**Information provided**
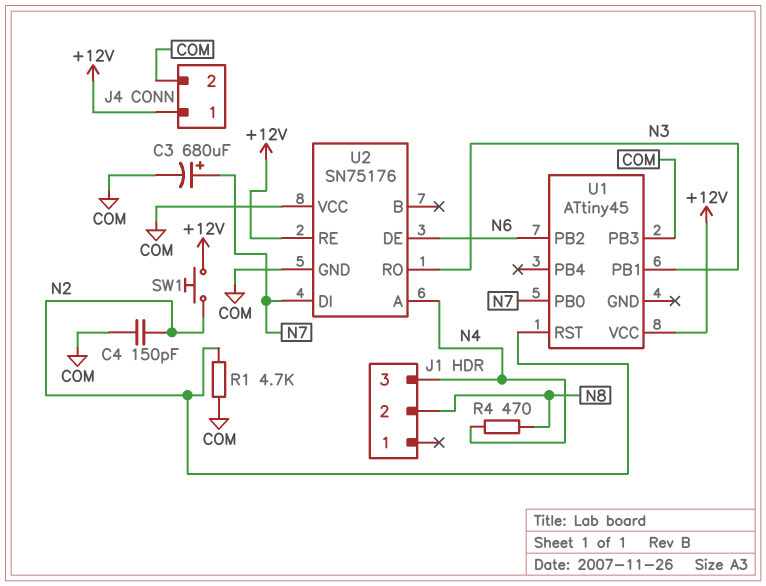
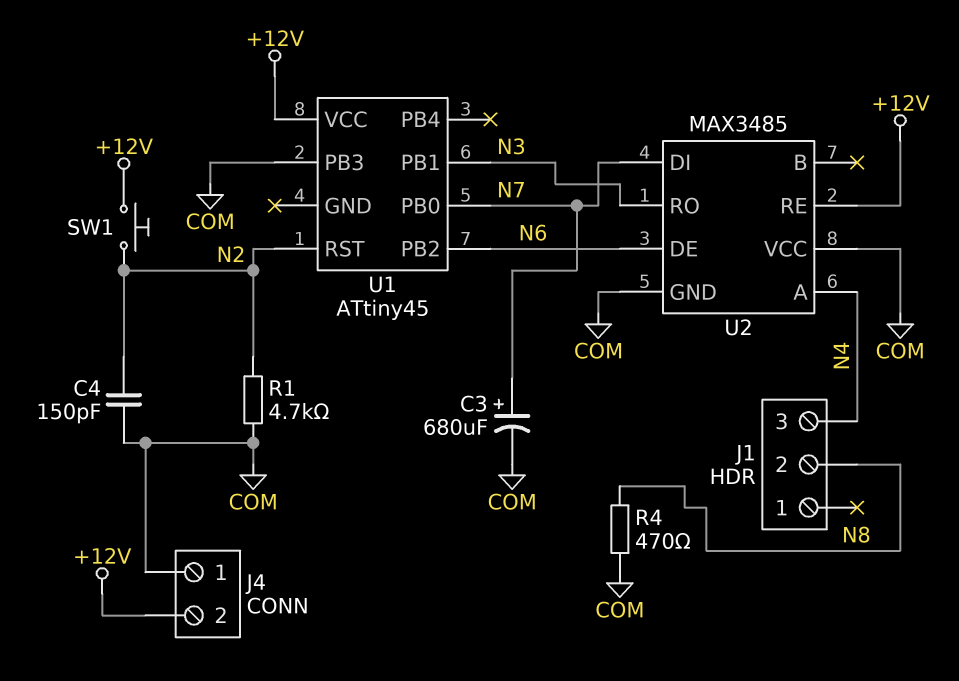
J4 pin 1: +12V -> COM
J4 pin 2: COM -> +12V
R4: 470 (N4, N8) -> 470 (COM, N8)
U2: SN75176 -> MAX3485

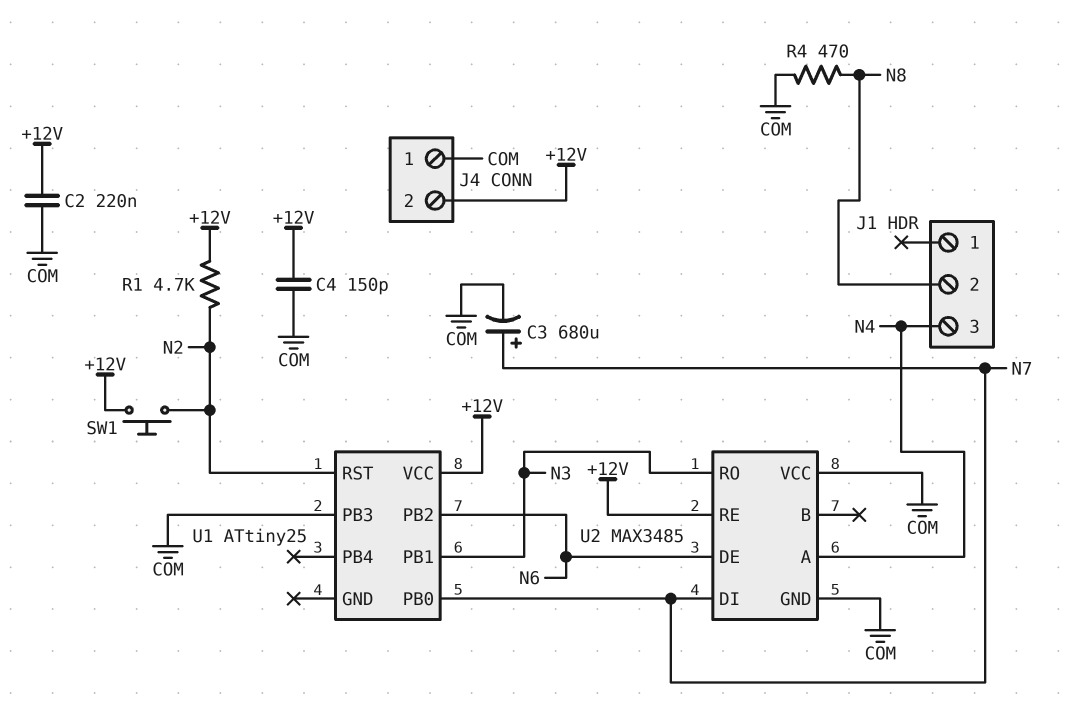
C2: none -> 220nF (+12V, COM)
C4: 150pF (COM, N2) -> 150pF (+12V, COM)
R1: 4.7k (COM, N2) -> 4.7k (+12V, N2)
U1: ATtiny45 -> ATtiny25

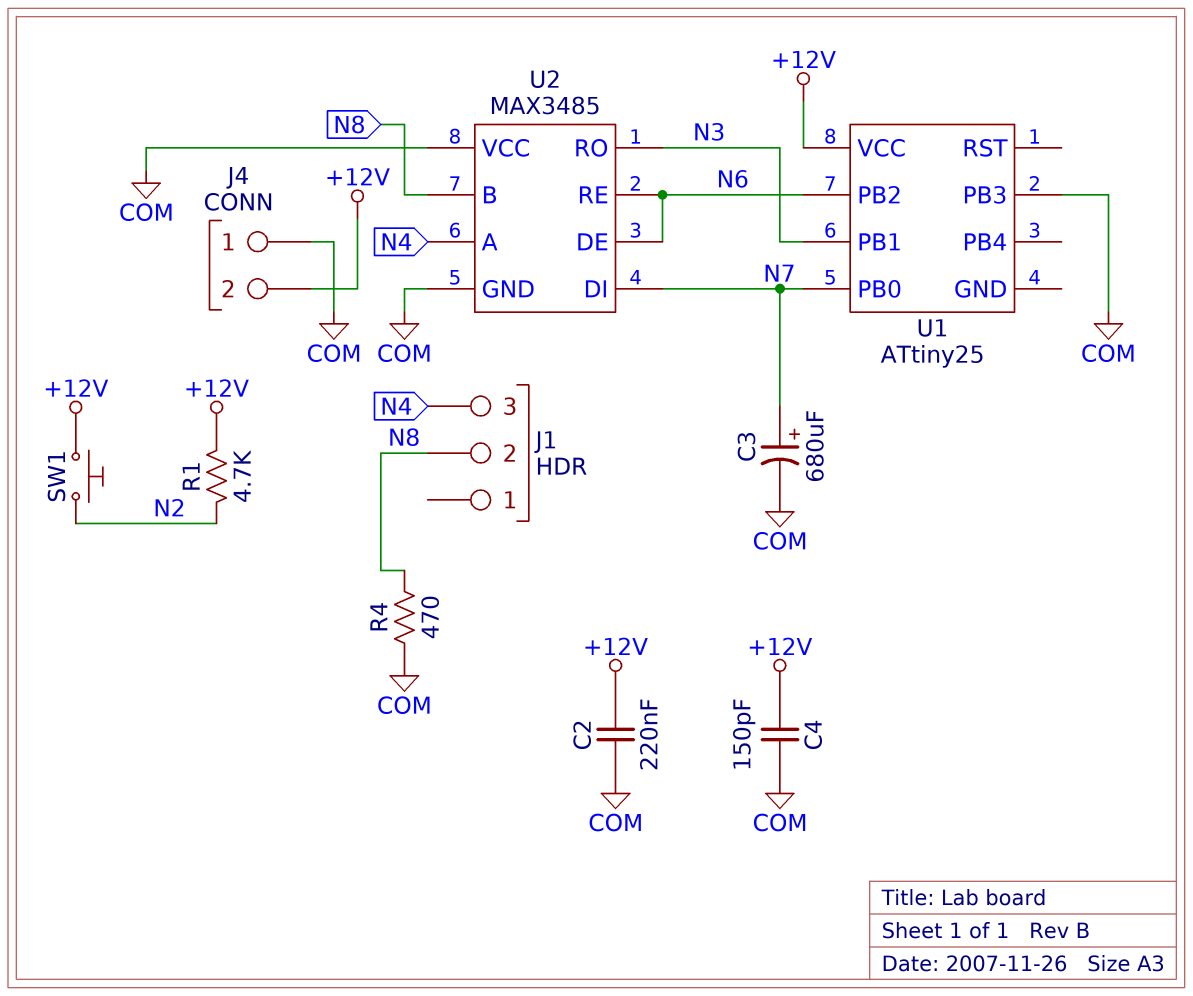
U1 pin RST: N2 -> none
U2 pin B: none -> N8
U2 pin RE: +12V -> N6

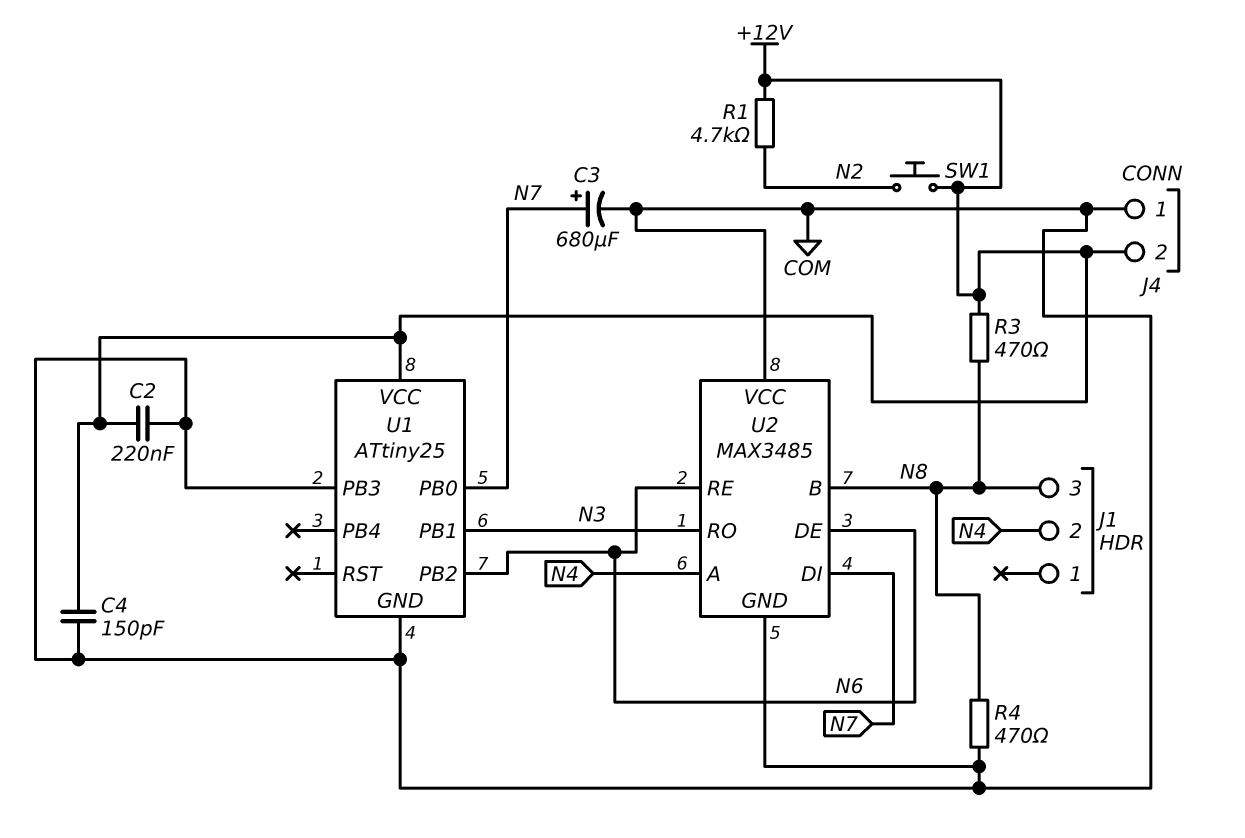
J1 pin 2: N8 -> N4
J1 pin 3: N4 -> N8
R3: none -> 470 (+12V, N8)
U1 pin GND: none -> COM

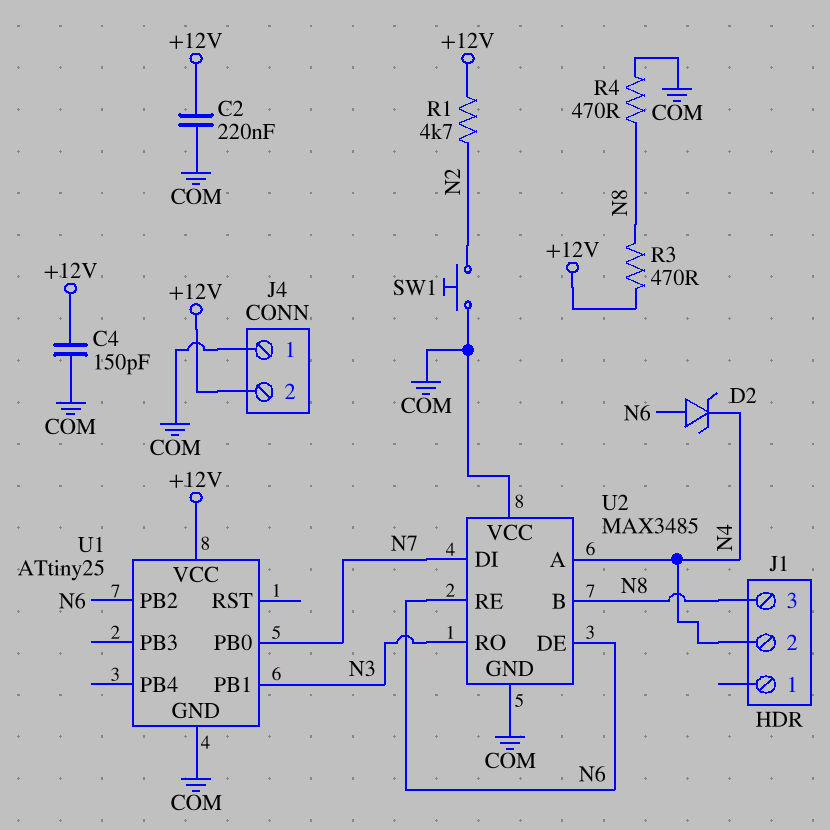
C3: 680uF (plus N7, minus COM) -> none
D2: none -> zener (A N6, K N4)
SW1: button (+12V, N2) -> button (COM, N2)
U1 pin PB3: COM -> none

**To do**
Show a copy of each line from the records above in which the string "none" occurs.

**Result for this task**
C2: none -> 220nF (+12V, COM)
U1 pin RST: N2 -> none
U2 pin B: none -> N8
R3: none -> 470 (+12V, N8)
U1 pin GND: none -> COM
C3: 680uF (plus N7, minus COM) -> none
D2: none -> zener (A N6, K N4)
U1 pin PB3: COM -> none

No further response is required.